• [What to work on] The line with "green plate G10" marks the start; write out that line and all following lines through the end of the listing, exactly.

□ □ □ □ □ □ □

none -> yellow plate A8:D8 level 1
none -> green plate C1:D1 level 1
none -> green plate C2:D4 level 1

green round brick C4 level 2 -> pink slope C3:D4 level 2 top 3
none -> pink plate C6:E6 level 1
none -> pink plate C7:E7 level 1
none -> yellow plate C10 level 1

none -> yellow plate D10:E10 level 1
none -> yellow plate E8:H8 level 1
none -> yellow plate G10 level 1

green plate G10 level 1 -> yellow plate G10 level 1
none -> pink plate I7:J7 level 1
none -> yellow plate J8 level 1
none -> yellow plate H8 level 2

□ □ □ □ □ □ □

• [Response to this exercise]
green plate G10 level 1 -> yellow plate G10 level 1
none -> pink plate I7:J7 level 1
none -> yellow plate J8 level 1
none -> yellow plate H8 level 2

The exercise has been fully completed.